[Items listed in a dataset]
%%

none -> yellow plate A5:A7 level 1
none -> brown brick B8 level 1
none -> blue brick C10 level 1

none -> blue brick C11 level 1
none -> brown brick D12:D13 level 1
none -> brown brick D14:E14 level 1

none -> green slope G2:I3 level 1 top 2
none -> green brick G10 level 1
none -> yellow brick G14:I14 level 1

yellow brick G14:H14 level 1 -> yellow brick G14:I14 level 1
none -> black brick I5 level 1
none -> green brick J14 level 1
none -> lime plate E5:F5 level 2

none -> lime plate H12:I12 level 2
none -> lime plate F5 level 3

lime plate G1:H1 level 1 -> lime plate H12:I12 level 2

%%
%%

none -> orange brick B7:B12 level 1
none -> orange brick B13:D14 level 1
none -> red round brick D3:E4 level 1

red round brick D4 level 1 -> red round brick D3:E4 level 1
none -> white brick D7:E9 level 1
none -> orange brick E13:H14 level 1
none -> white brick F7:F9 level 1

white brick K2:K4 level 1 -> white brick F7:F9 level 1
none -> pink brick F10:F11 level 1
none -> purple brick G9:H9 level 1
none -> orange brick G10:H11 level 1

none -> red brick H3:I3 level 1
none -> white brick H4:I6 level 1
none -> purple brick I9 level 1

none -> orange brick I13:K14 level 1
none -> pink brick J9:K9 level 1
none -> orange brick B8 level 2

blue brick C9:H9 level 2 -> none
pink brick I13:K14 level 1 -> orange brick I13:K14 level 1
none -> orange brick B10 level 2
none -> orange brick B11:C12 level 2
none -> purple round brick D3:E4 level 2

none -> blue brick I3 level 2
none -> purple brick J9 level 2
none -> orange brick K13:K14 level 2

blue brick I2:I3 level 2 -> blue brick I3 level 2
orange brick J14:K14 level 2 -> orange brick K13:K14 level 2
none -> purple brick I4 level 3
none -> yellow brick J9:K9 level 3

%%
%%

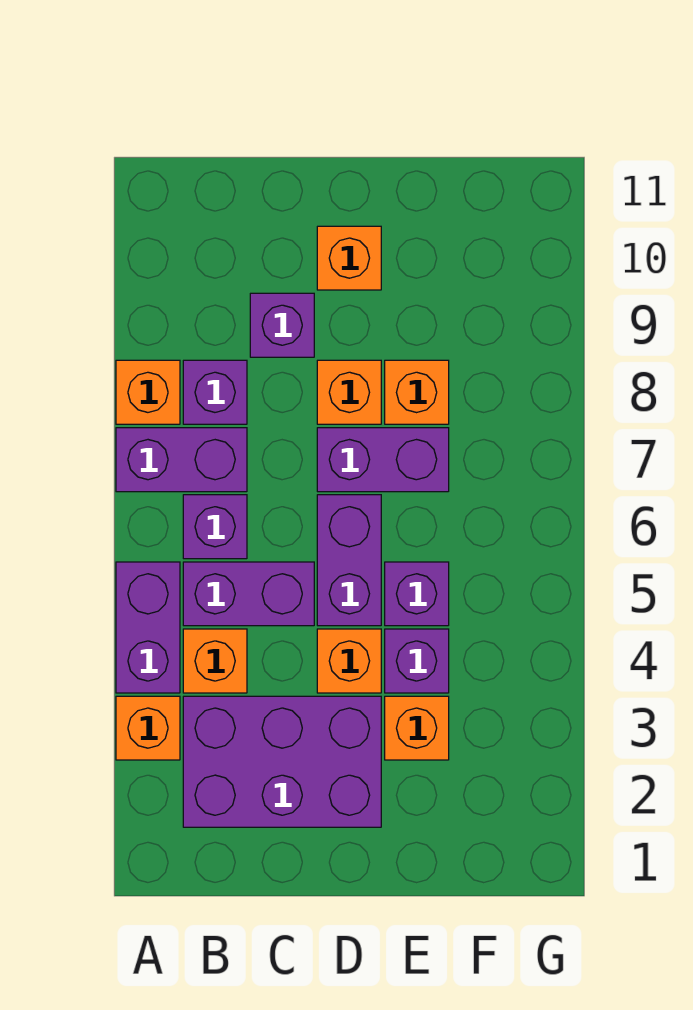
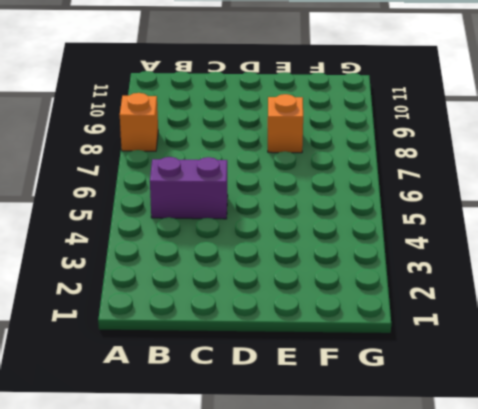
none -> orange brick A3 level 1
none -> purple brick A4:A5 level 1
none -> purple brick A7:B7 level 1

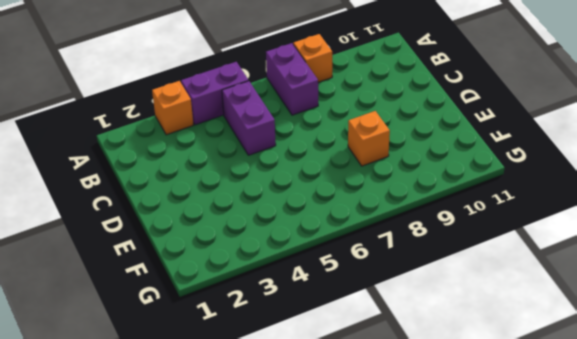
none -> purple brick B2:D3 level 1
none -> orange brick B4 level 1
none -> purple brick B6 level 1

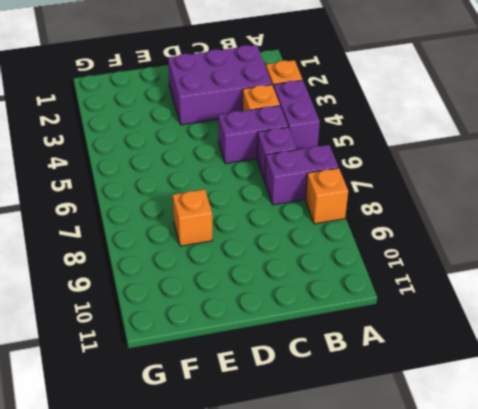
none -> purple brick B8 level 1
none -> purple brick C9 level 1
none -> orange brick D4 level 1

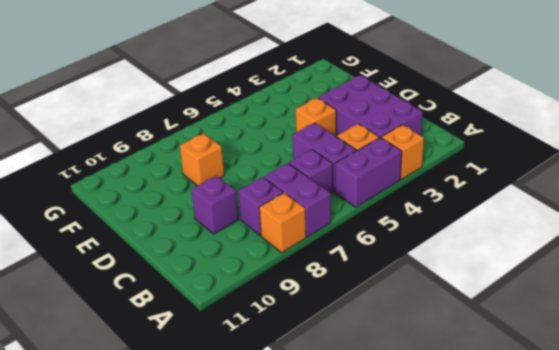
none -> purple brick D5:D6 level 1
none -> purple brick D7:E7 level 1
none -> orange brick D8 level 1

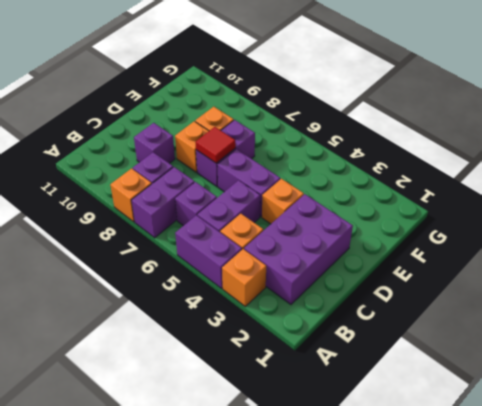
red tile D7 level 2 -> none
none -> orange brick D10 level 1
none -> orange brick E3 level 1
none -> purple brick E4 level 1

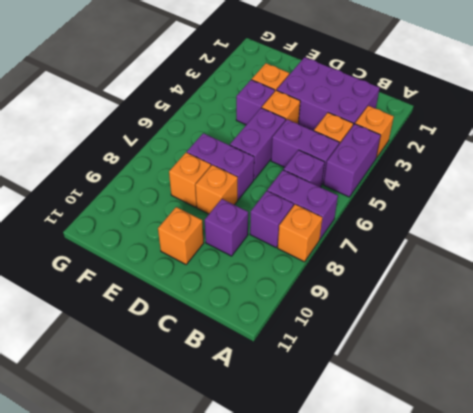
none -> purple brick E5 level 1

%%

> _WORK REQUEST_
Only one stretch of the records above is wanted: the lines between the one holding "blue brick C9:H9 level 2 -> none" and the one holding "none -> yellow brick J9:K9 level 3", inclusive, reproduced exactly.

> _COMPLETED EXERCISE_
blue brick C9:H9 level 2 -> none
pink brick I13:K14 level 1 -> orange brick I13:K14 level 1
none -> orange brick B10 level 2
none -> orange brick B11:C12 level 2
none -> purple round brick D3:E4 level 2

none -> blue brick I3 level 2
none -> purple brick J9 level 2
none -> orange brick K13:K14 level 2

blue brick I2:I3 level 2 -> blue brick I3 level 2
orange brick J14:K14 level 2 -> orange brick K13:K14 level 2
none -> purple brick I4 level 3
none -> yellow brick J9:K9 level 3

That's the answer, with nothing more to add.